*WORK ITEM*
After removing every image, reproduce the data exactly as it appears.

*EXERCISE DATA*
-*-*-

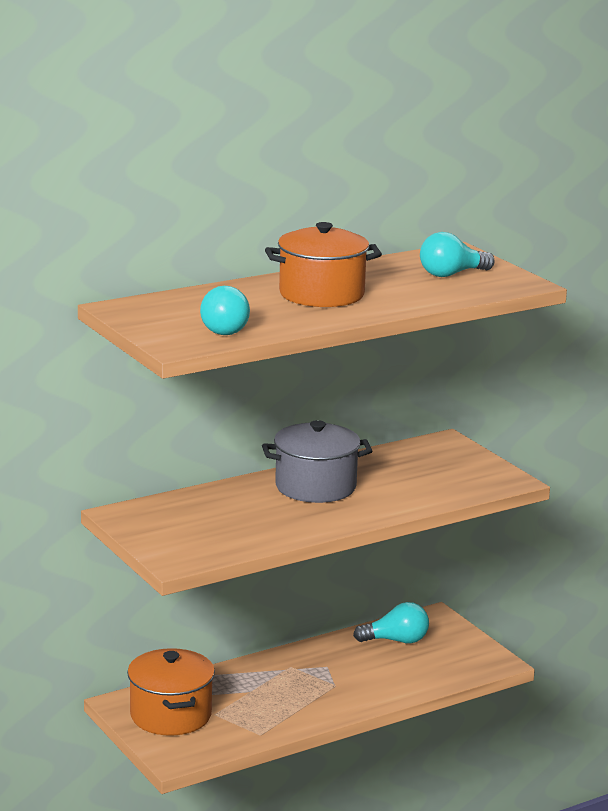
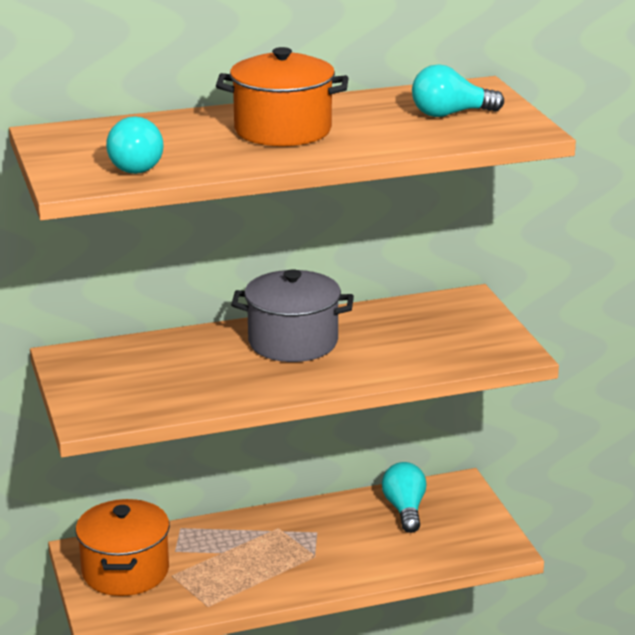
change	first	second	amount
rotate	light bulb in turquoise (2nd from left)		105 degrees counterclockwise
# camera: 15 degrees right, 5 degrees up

-*-*-

*RESPONSE FOR THIS EXERCISE*
change	first	second	amount
rotate	light bulb in turquoise (2nd from left)		105 degrees counterclockwise
# camera: 15 degrees right, 5 degrees up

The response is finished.